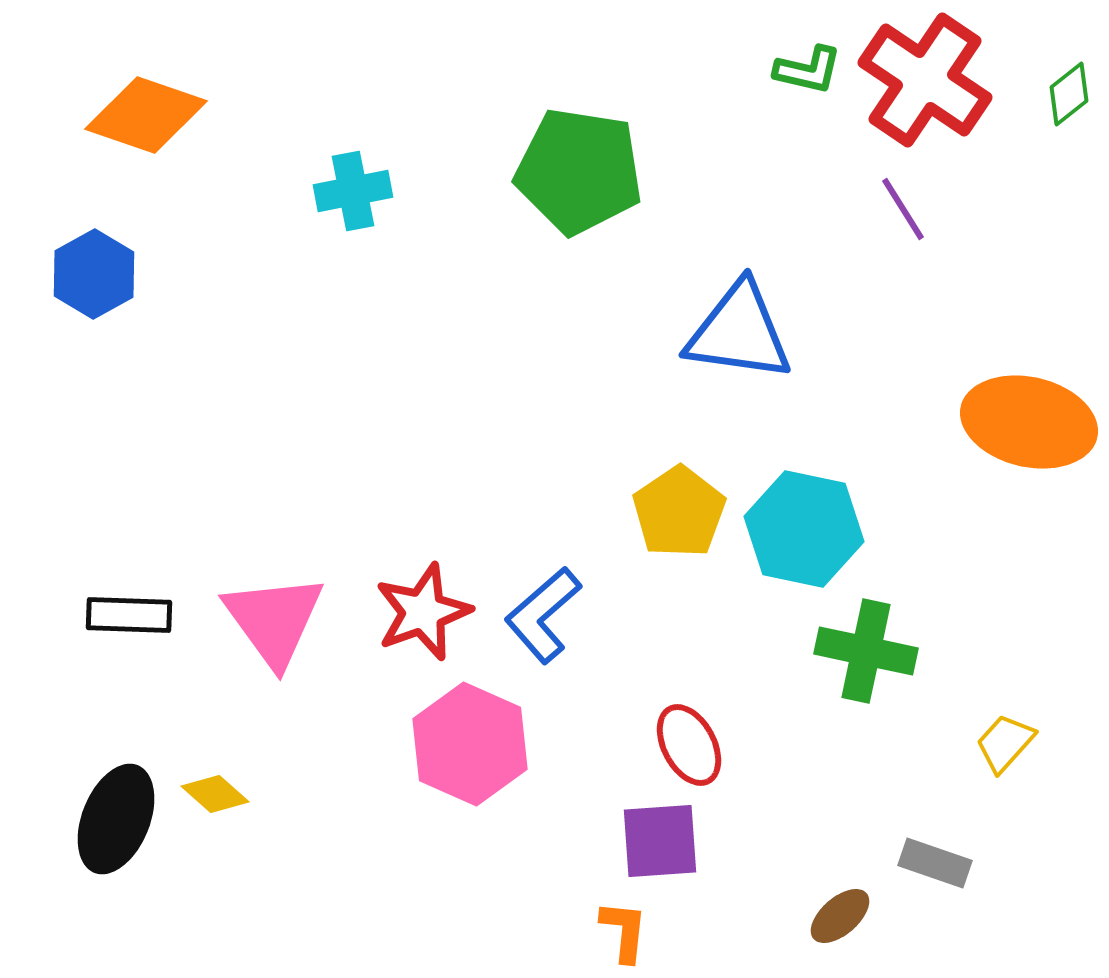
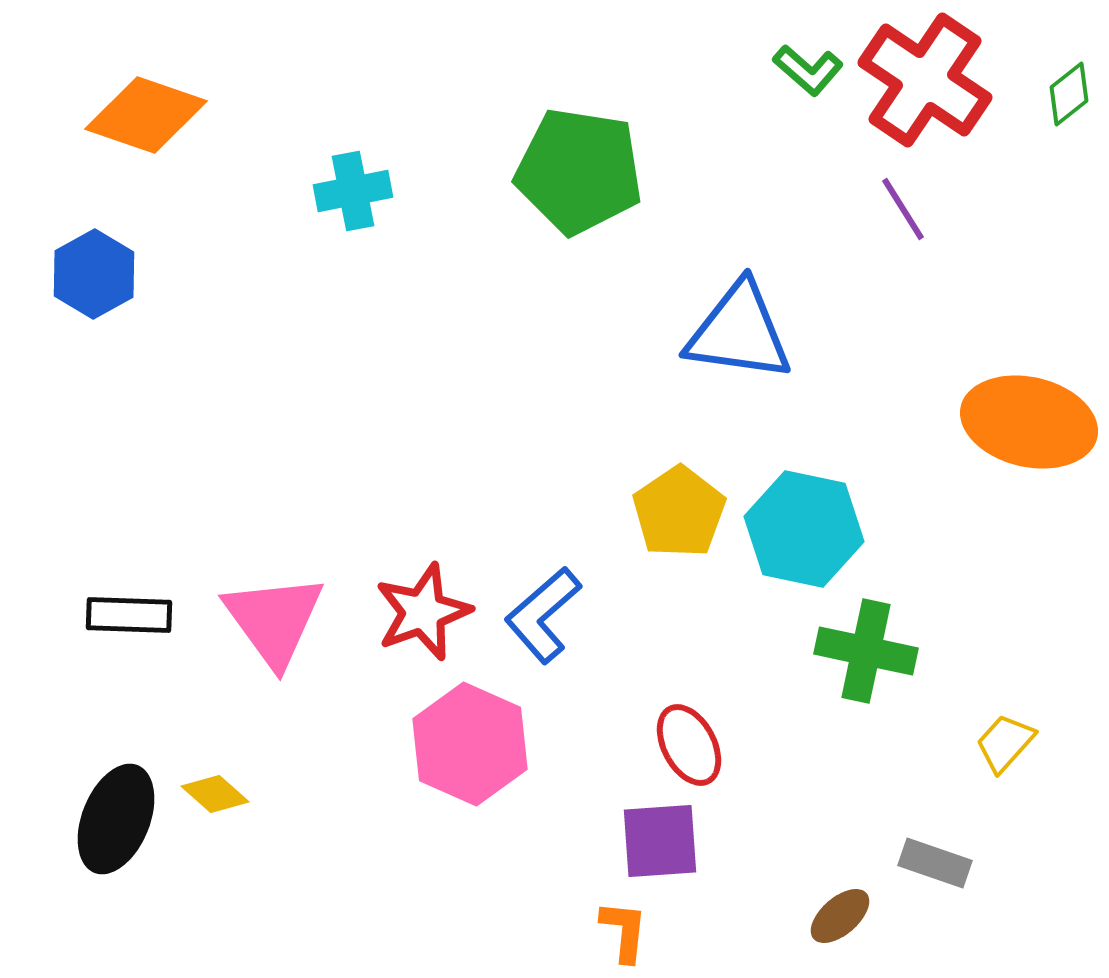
green L-shape: rotated 28 degrees clockwise
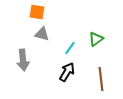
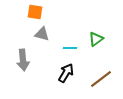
orange square: moved 2 px left
cyan line: rotated 56 degrees clockwise
black arrow: moved 1 px left, 1 px down
brown line: rotated 60 degrees clockwise
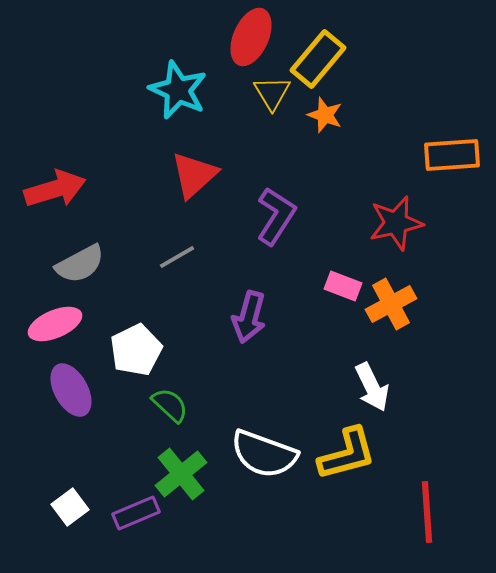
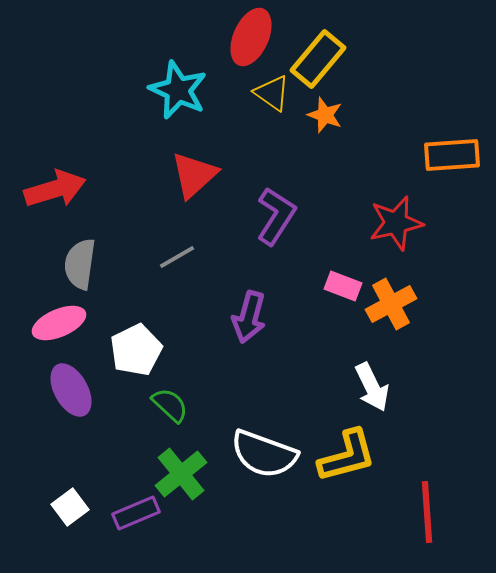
yellow triangle: rotated 24 degrees counterclockwise
gray semicircle: rotated 126 degrees clockwise
pink ellipse: moved 4 px right, 1 px up
yellow L-shape: moved 2 px down
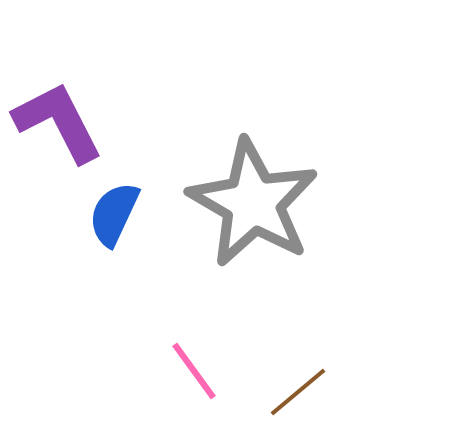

◆ ◆ ◆ ◆ ◆

- REQUIREMENT
Search the material for the word "moved" and copy each line where it occurs.

- EXERCISE ANSWER
orange square: moved 2 px left
black arrow: moved 1 px left, 1 px down
pink ellipse: moved 4 px right, 1 px up
yellow L-shape: moved 2 px down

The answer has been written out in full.